Spatial object tracking data:
※

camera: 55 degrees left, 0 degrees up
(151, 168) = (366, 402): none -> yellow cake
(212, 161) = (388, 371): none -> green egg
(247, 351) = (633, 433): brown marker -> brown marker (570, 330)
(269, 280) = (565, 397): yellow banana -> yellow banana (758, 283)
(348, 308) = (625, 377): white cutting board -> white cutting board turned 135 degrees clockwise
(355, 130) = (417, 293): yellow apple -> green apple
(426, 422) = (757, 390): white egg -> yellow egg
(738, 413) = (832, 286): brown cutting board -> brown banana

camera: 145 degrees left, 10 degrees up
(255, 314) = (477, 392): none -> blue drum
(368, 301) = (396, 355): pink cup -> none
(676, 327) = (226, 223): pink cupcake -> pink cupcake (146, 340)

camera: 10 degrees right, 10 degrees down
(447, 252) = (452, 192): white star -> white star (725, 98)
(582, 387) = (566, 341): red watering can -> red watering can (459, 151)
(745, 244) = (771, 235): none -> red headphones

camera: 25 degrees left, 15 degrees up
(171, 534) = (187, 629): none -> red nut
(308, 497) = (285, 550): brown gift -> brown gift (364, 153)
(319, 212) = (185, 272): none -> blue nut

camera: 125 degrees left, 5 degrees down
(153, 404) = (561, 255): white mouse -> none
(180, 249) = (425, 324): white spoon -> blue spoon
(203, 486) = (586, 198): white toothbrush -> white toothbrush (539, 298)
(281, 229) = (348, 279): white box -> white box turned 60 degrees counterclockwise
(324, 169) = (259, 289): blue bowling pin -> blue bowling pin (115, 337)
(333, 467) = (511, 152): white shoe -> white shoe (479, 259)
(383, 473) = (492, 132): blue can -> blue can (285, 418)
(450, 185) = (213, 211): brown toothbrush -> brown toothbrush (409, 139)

※

▶ **THE PROBLEM**:
The line containing "(383, 473) = (492, 132): blue" marks where to begin; the last line of the records marks where to stop. Copy both and all between, exactly.

▶ **RESULT OF THE TASK**:
(383, 473) = (492, 132): blue can -> blue can (285, 418)
(450, 185) = (213, 211): brown toothbrush -> brown toothbrush (409, 139)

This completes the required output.